Task: Could you copy out all the lines in the material below where the word "blue" occurs?

Records shown:
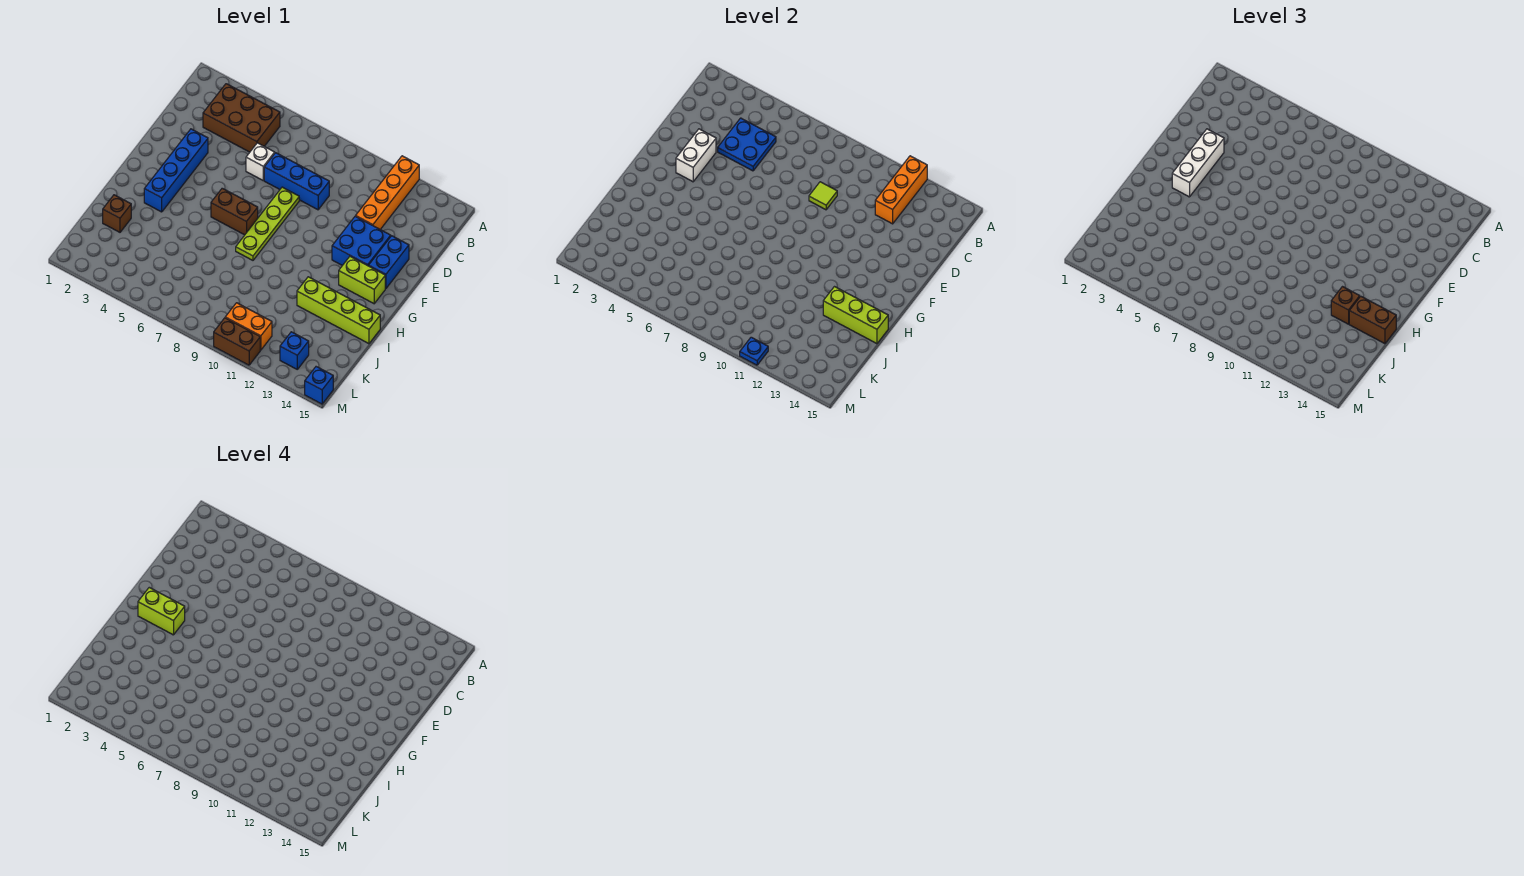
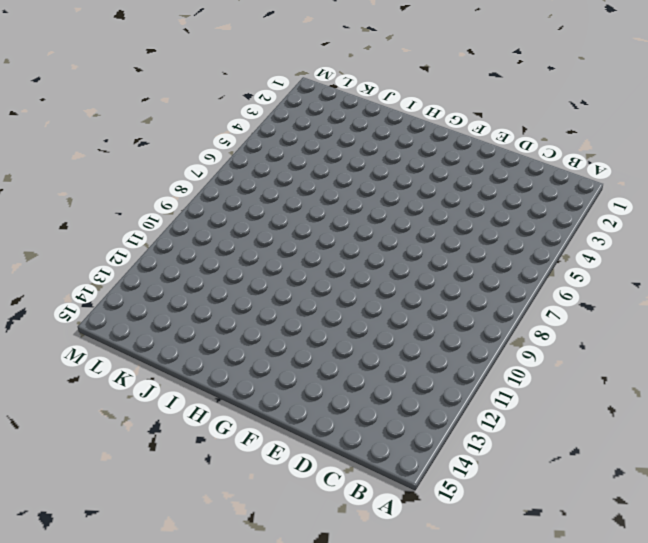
none -> orange brick A12:D12 level 1
none -> brown brick B3:C5 level 1
none -> white brick D6 level 1

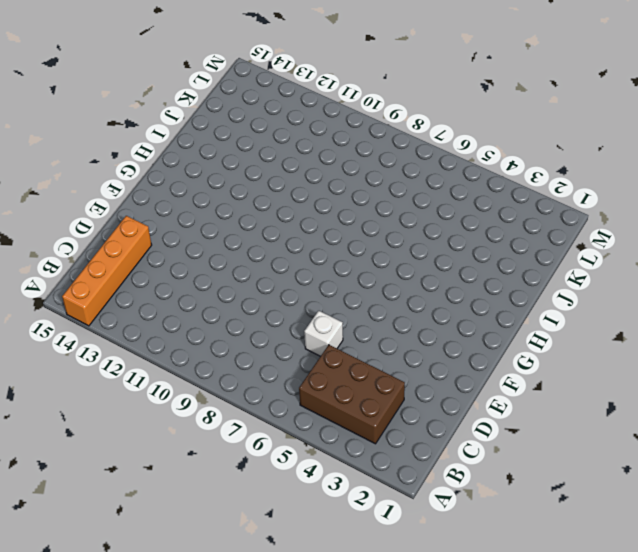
orange brick A14:D14 level 1 -> orange brick A12:D12 level 1
none -> blue brick D7:D9 level 1
none -> blue brick E3:H3 level 1
none -> lime plate E8:H8 level 1

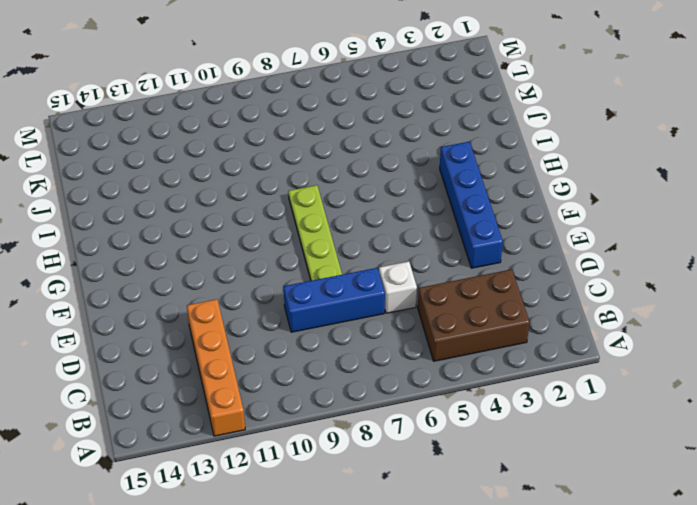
none -> blue brick E12:F13 level 1
none -> blue brick E14:F14 level 1
none -> brown brick G6:G7 level 1

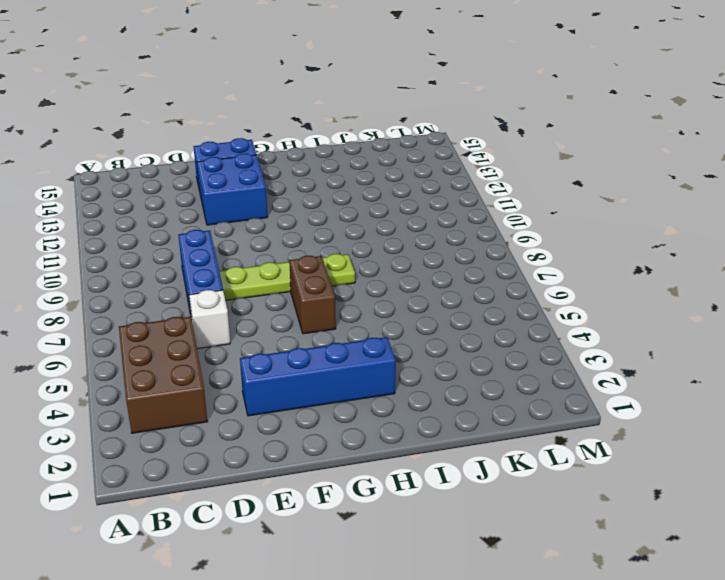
none -> orange brick A12:D12 level 1
none -> lime brick G13:G14 level 1
none -> lime brick I12:I15 level 1

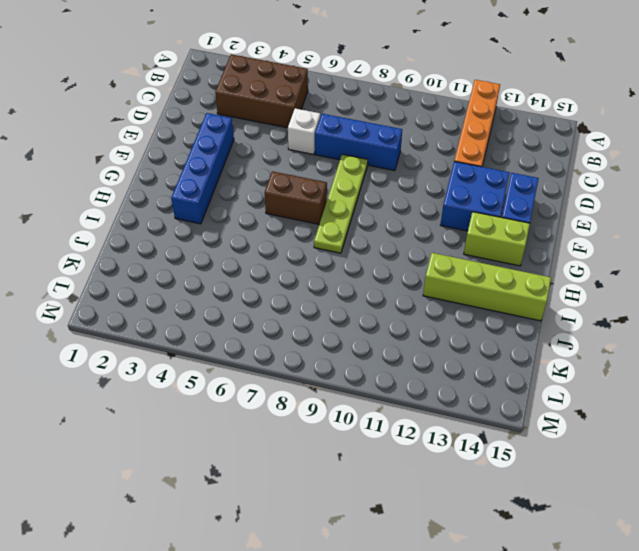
none -> brown brick J2 level 1
none -> orange brick L10:L11 level 1
none -> blue brick L13 level 1

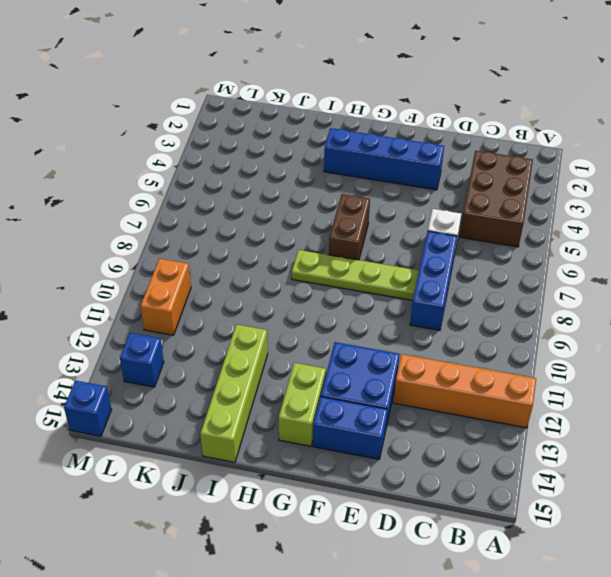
none -> brown brick J2 level 1
none -> brown brick M10:M11 level 1
none -> orange brick A12:C12 level 2

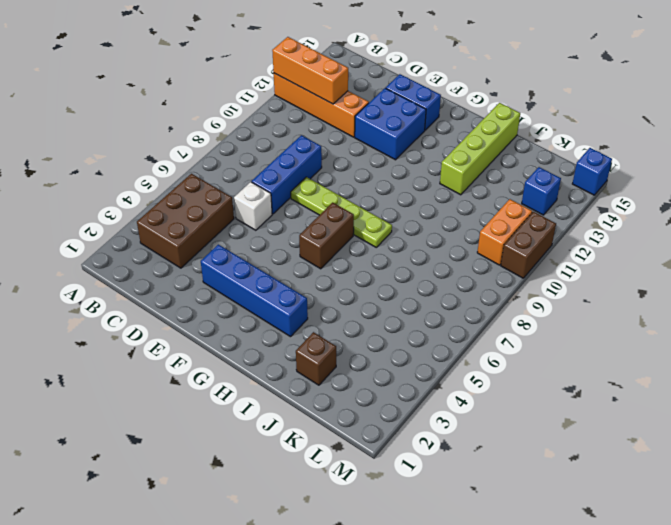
none -> lime brick G13:G14 level 1
none -> blue plate C4:D5 level 2
none -> lime tile D9 level 2

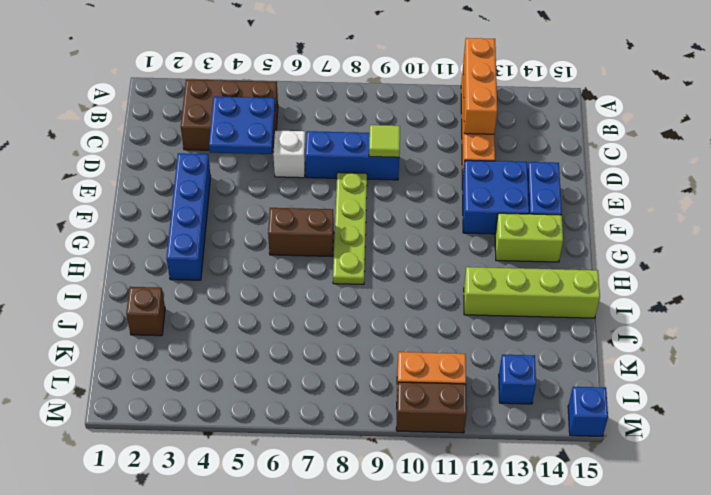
none -> white brick E3:F3 level 2
none -> lime brick I13:I15 level 2
none -> blue plate M11 level 2

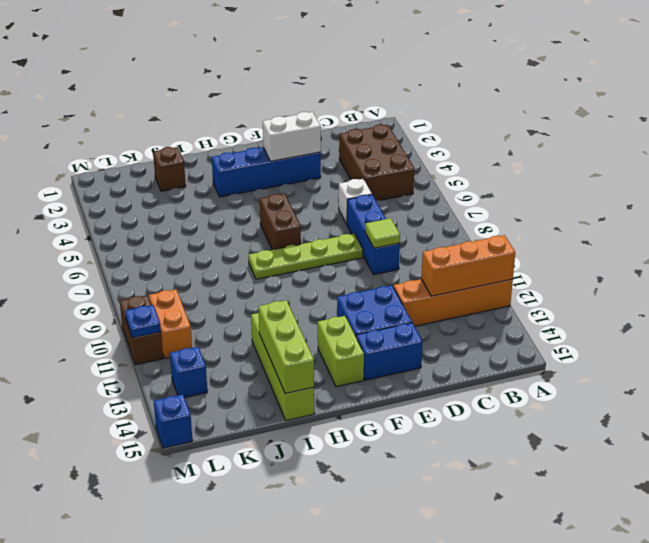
none -> blue plate C4:D5 level 2
none -> white brick E3:G3 level 3
none -> brown brick I13 level 3

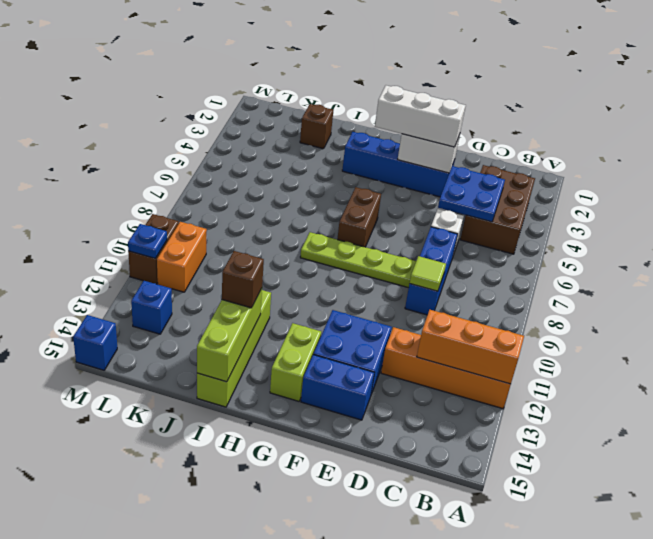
none -> brown brick I14:I15 level 3
none -> lime brick G2:G3 level 4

Exercise answer:
none -> blue brick D7:D9 level 1
none -> blue brick E3:H3 level 1
none -> blue brick E12:F13 level 1
none -> blue brick E14:F14 level 1
none -> blue brick L13 level 1
none -> blue plate C4:D5 level 2
none -> blue plate M11 level 2
none -> blue plate C4:D5 level 2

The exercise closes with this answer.